▶ [Data provided]:
******

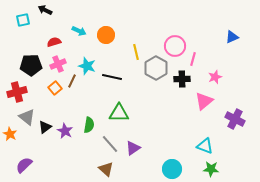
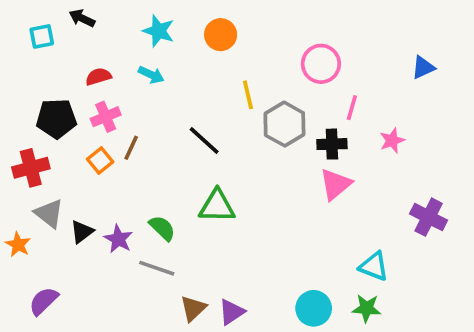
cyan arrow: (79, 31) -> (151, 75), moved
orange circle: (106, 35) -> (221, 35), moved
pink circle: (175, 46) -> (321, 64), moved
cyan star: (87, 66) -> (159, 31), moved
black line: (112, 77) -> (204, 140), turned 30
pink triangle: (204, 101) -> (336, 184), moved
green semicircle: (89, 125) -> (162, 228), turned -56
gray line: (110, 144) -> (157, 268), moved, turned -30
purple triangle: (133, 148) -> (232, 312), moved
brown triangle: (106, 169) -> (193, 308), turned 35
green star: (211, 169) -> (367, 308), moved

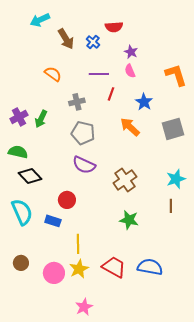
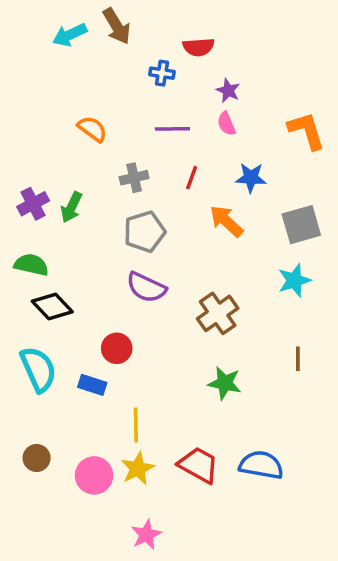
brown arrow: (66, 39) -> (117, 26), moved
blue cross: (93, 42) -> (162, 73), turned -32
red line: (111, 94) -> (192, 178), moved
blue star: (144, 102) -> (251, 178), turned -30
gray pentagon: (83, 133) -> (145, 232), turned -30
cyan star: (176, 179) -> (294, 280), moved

******

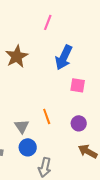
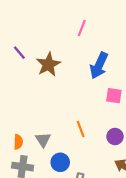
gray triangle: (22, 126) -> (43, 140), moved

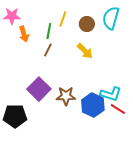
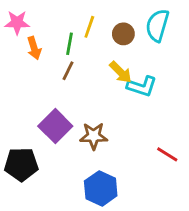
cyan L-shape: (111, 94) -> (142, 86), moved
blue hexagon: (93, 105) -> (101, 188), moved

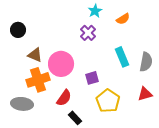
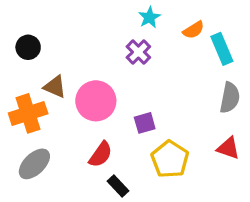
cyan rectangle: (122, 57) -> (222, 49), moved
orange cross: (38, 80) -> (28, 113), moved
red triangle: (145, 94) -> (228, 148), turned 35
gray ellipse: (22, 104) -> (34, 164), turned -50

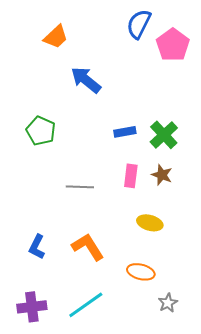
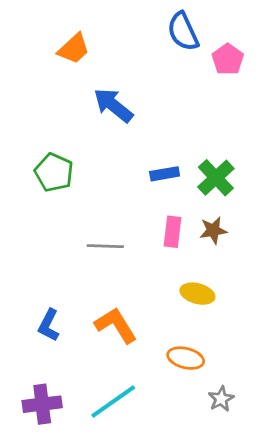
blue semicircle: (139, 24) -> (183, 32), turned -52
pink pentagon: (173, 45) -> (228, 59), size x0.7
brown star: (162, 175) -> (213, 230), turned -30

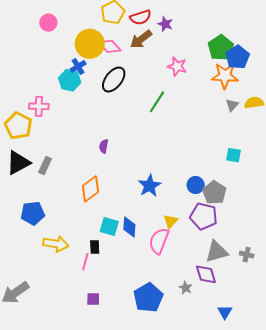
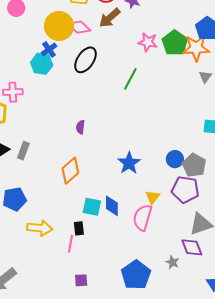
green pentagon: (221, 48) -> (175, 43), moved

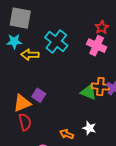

******

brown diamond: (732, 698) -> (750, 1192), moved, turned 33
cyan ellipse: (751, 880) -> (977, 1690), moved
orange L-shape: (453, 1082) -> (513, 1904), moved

******

▶ [Required work]:
Output only the lines above from the one containing "pink circle: (175, 46) -> (321, 64), moved" to the one containing "cyan star: (176, 179) -> (294, 280), moved", both included, exactly as written and with no pictures.

▶ [Written response]:
pink circle: (175, 46) -> (321, 64), moved
cyan star: (87, 66) -> (159, 31), moved
black line: (112, 77) -> (204, 140), turned 30
pink triangle: (204, 101) -> (336, 184), moved
green semicircle: (89, 125) -> (162, 228), turned -56
gray line: (110, 144) -> (157, 268), moved, turned -30
purple triangle: (133, 148) -> (232, 312), moved
brown triangle: (106, 169) -> (193, 308), turned 35
green star: (211, 169) -> (367, 308), moved

brown arrow: (66, 39) -> (117, 26), moved
blue cross: (93, 42) -> (162, 73), turned -32
red line: (111, 94) -> (192, 178), moved
blue star: (144, 102) -> (251, 178), turned -30
gray pentagon: (83, 133) -> (145, 232), turned -30
cyan star: (176, 179) -> (294, 280), moved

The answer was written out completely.